PROMPT
Return the entries below in their exact form, leaving the pictures out.

SUPPLIED INFORMATION
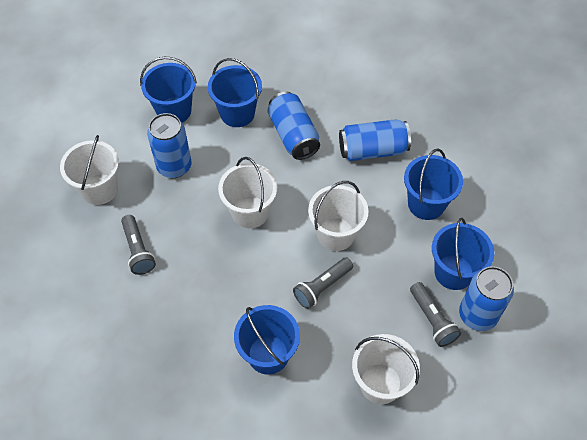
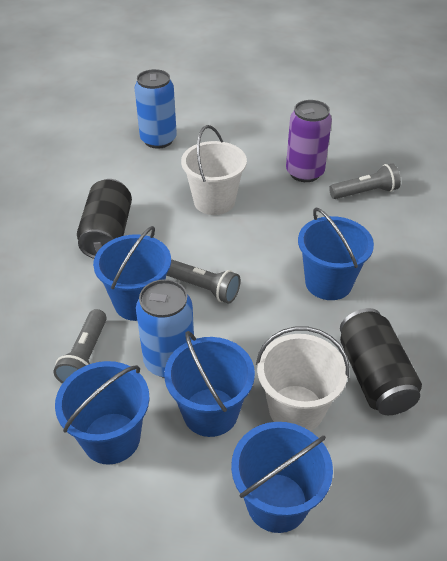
black can: none = 0 -> [77,179,132,259] [340,308,422,415] = 2
blue can: [147,113,192,178] [267,92,320,160] [339,119,411,161] [459,266,514,331] = 4 -> [135,69,177,149] [136,279,194,378] = 2
purple can: none = 0 -> [286,100,332,182] = 1
white bucket: [60,135,119,205] [218,157,278,228] [308,181,369,251] [352,334,420,404] = 4 -> [181,125,247,215] [256,326,349,431] = 2

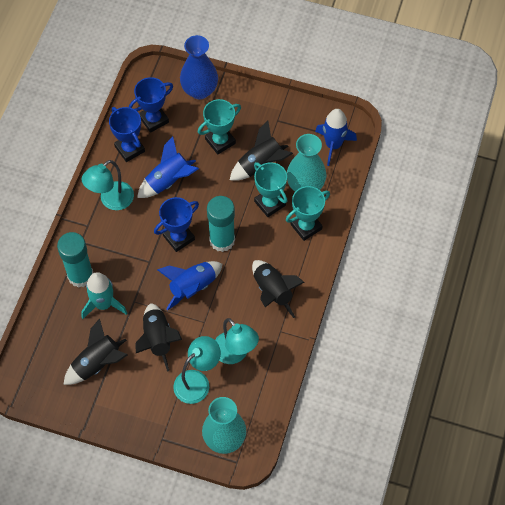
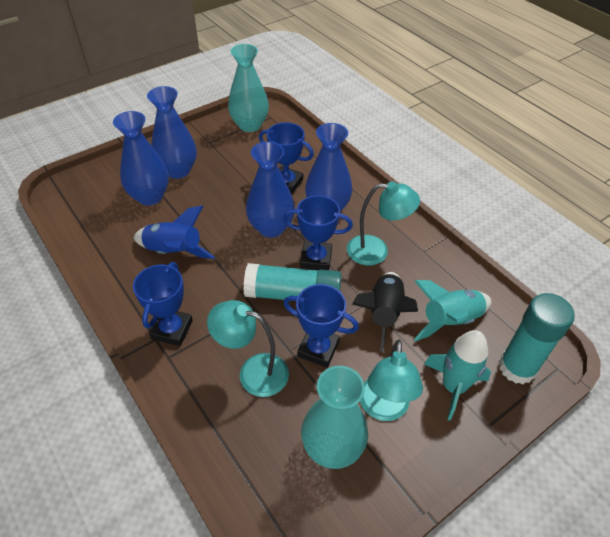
black rocket: [64,318,128,385] [136,303,182,372] [230,121,293,181] [252,260,304,318] = 4 -> [352,272,418,352] = 1
blue rocket: [137,136,199,198] [158,261,222,310] [315,109,357,166] = 3 -> [133,206,215,259] = 1
blue trophy: [109,107,145,162] [129,77,173,133] [154,197,199,252] = 3 -> [133,262,193,346] [259,122,314,194] [283,195,353,270] [283,284,359,368] = 4
blue vase: [180,35,218,99] = 1 -> [113,111,169,206] [147,86,197,179] [246,142,295,238] [305,123,352,211] = 4
turquoise rocket: [81,272,127,319] = 1 -> [414,280,491,341] [424,330,491,421] = 2
turquoise trophy: [198,99,241,154] [254,162,288,217] [286,186,330,241] = 3 -> none = 0

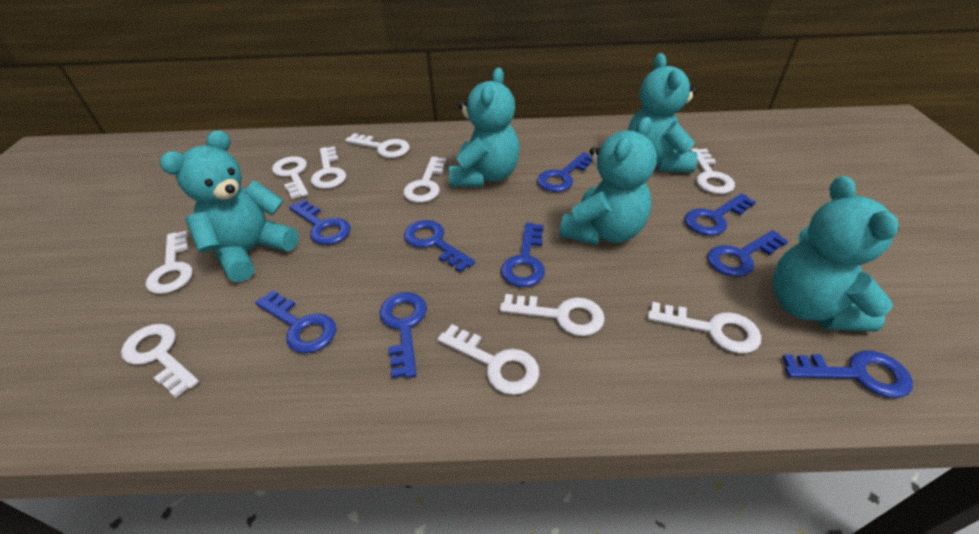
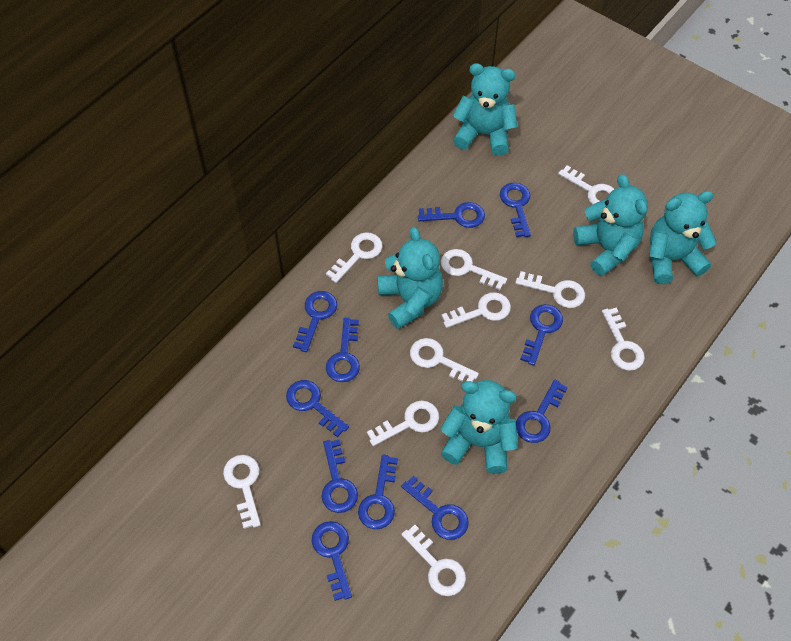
blue key: [255,290,336,354] [289,199,350,245] [380,292,427,379] [404,220,475,272] [501,222,545,287] [537,152,593,192] [685,193,756,236] [707,230,788,277] [782,351,913,398] = 9 -> [286,380,349,437] [293,291,337,352] [312,521,352,601] [321,440,358,513] [326,318,360,382] [358,454,398,529] [401,476,469,540] [418,202,485,228] [500,183,531,237] [516,380,568,443] [520,304,563,366] = 11

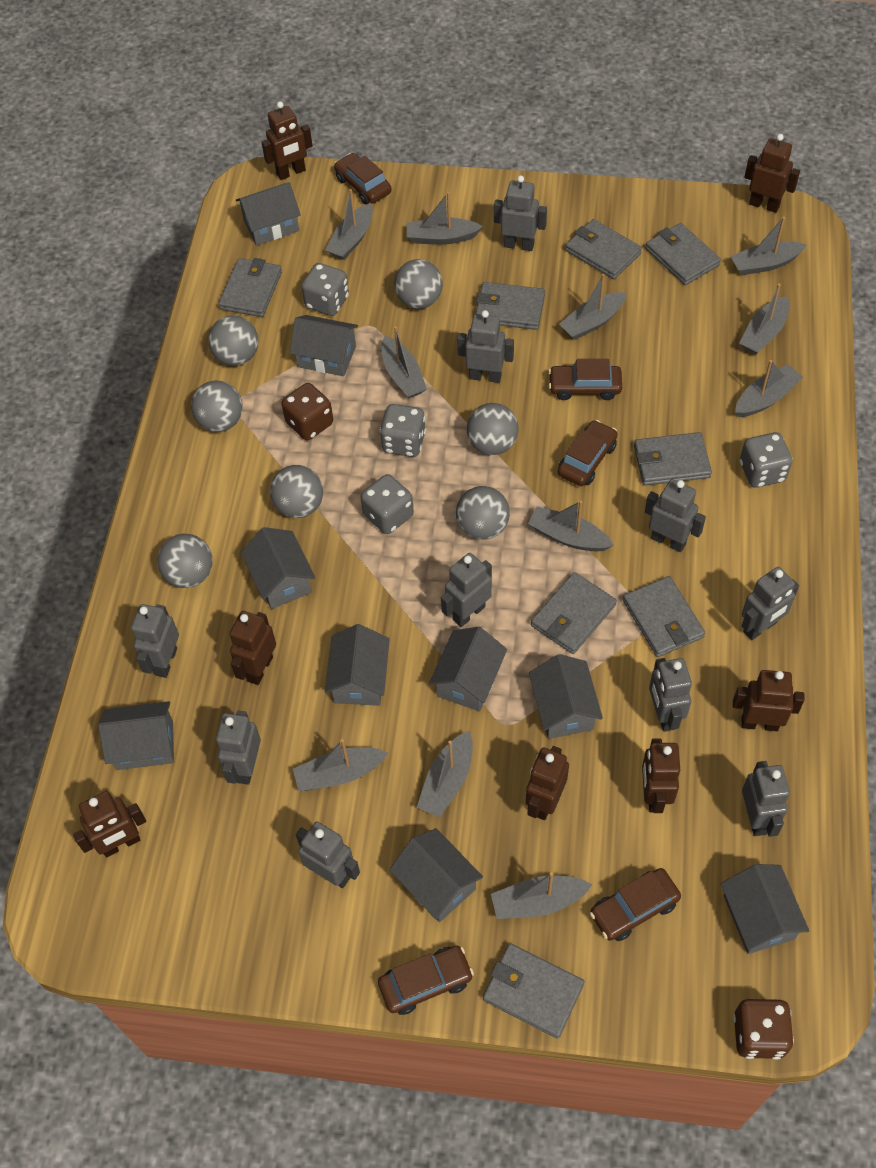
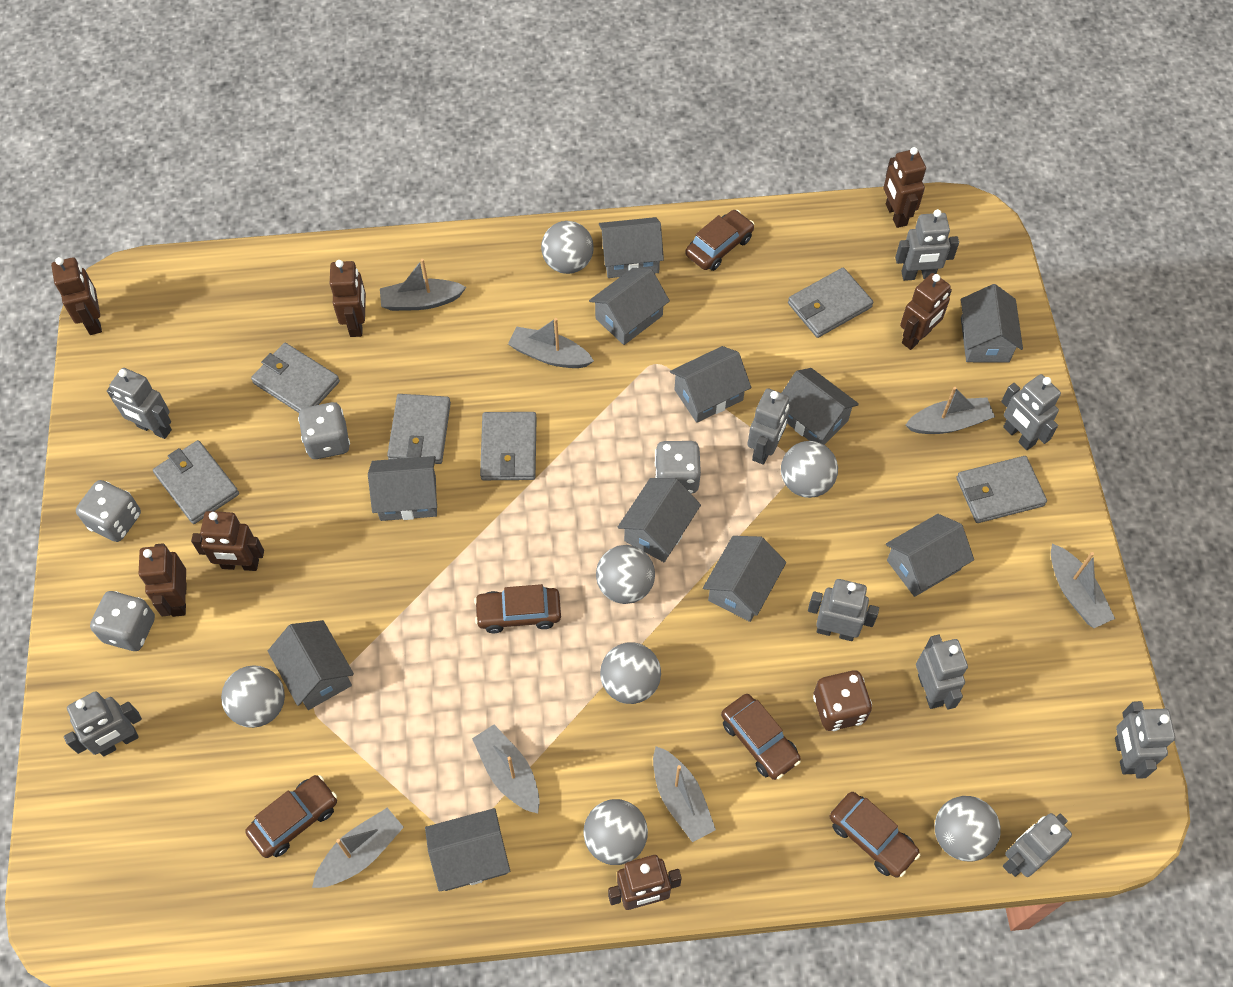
brown dice: [282,383,333,440] [733,999,794,1060] = 2 -> [813,670,872,731] = 1
grey boat: [293,739,388,791] [325,189,373,260] [382,326,427,398] [407,192,483,245] [417,731,473,818] [491,872,593,919] [528,501,614,552] [559,274,627,339] [731,217,807,275] [735,360,803,417] [739,283,789,355] = 11 -> [312,808,404,888] [380,259,466,311] [472,725,540,814] [508,318,594,368] [653,746,716,842] [906,387,995,434] [1051,544,1115,628] = 7
grey house: [98,701,174,770] [236,182,301,245] [241,527,315,609] [290,315,358,376] [325,624,390,706] [389,828,483,922] [429,627,507,711] [529,654,603,739] [721,864,809,954] = 9 -> [268,620,354,710] [368,456,437,521] [425,808,510,892] [589,268,670,345] [599,217,664,278] [618,478,701,562] [670,346,751,423] [703,536,786,622] [782,368,859,445] [886,514,974,597] [961,284,1023,363] = 11
grey robot: [131,604,179,678] [216,710,261,785] [296,822,360,888] [441,553,492,627] [457,310,514,383] [494,175,547,251] [645,479,706,552] [649,658,692,732] [742,567,799,640] [742,761,790,837] = 10 -> [64,691,142,756] [107,368,172,439] [747,388,790,465] [808,579,879,641] [895,209,959,281] [916,635,968,710] [1001,374,1061,450] [1003,813,1072,877] [1115,701,1175,779] = 9
grey wallet: [218,258,282,317] [476,282,545,330] [483,943,584,1039] [531,572,617,654] [565,219,642,279] [623,576,705,657] [634,432,712,486] [645,223,721,285] = 8 -> [153,440,239,524] [251,343,340,413] [387,394,451,464] [480,412,537,480] [788,268,873,338] [957,456,1047,523] = 6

SOLUTION TO THIS TASK
black can: none = 0 -> [77,179,132,259] [340,308,422,415] = 2
blue can: [147,113,192,178] [267,92,320,160] [339,119,411,161] [459,266,514,331] = 4 -> [135,69,177,149] [136,279,194,378] = 2
purple can: none = 0 -> [286,100,332,182] = 1
white bucket: [60,135,119,205] [218,157,278,228] [308,181,369,251] [352,334,420,404] = 4 -> [181,125,247,215] [256,326,349,431] = 2

black rocket: [64,318,128,385] [136,303,182,372] [230,121,293,181] [252,260,304,318] = 4 -> [352,272,418,352] = 1
blue rocket: [137,136,199,198] [158,261,222,310] [315,109,357,166] = 3 -> [133,206,215,259] = 1
blue trophy: [109,107,145,162] [129,77,173,133] [154,197,199,252] = 3 -> [133,262,193,346] [259,122,314,194] [283,195,353,270] [283,284,359,368] = 4
blue vase: [180,35,218,99] = 1 -> [113,111,169,206] [147,86,197,179] [246,142,295,238] [305,123,352,211] = 4
turquoise rocket: [81,272,127,319] = 1 -> [414,280,491,341] [424,330,491,421] = 2
turquoise trophy: [198,99,241,154] [254,162,288,217] [286,186,330,241] = 3 -> none = 0

blue key: [255,290,336,354] [289,199,350,245] [380,292,427,379] [404,220,475,272] [501,222,545,287] [537,152,593,192] [685,193,756,236] [707,230,788,277] [782,351,913,398] = 9 -> [286,380,349,437] [293,291,337,352] [312,521,352,601] [321,440,358,513] [326,318,360,382] [358,454,398,529] [401,476,469,540] [418,202,485,228] [500,183,531,237] [516,380,568,443] [520,304,563,366] = 11

brown dice: [282,383,333,440] [733,999,794,1060] = 2 -> [813,670,872,731] = 1
grey boat: [293,739,388,791] [325,189,373,260] [382,326,427,398] [407,192,483,245] [417,731,473,818] [491,872,593,919] [528,501,614,552] [559,274,627,339] [731,217,807,275] [735,360,803,417] [739,283,789,355] = 11 -> [312,808,404,888] [380,259,466,311] [472,725,540,814] [508,318,594,368] [653,746,716,842] [906,387,995,434] [1051,544,1115,628] = 7
grey house: [98,701,174,770] [236,182,301,245] [241,527,315,609] [290,315,358,376] [325,624,390,706] [389,828,483,922] [429,627,507,711] [529,654,603,739] [721,864,809,954] = 9 -> [268,620,354,710] [368,456,437,521] [425,808,510,892] [589,268,670,345] [599,217,664,278] [618,478,701,562] [670,346,751,423] [703,536,786,622] [782,368,859,445] [886,514,974,597] [961,284,1023,363] = 11
grey robot: [131,604,179,678] [216,710,261,785] [296,822,360,888] [441,553,492,627] [457,310,514,383] [494,175,547,251] [645,479,706,552] [649,658,692,732] [742,567,799,640] [742,761,790,837] = 10 -> [64,691,142,756] [107,368,172,439] [747,388,790,465] [808,579,879,641] [895,209,959,281] [916,635,968,710] [1001,374,1061,450] [1003,813,1072,877] [1115,701,1175,779] = 9
grey wallet: [218,258,282,317] [476,282,545,330] [483,943,584,1039] [531,572,617,654] [565,219,642,279] [623,576,705,657] [634,432,712,486] [645,223,721,285] = 8 -> [153,440,239,524] [251,343,340,413] [387,394,451,464] [480,412,537,480] [788,268,873,338] [957,456,1047,523] = 6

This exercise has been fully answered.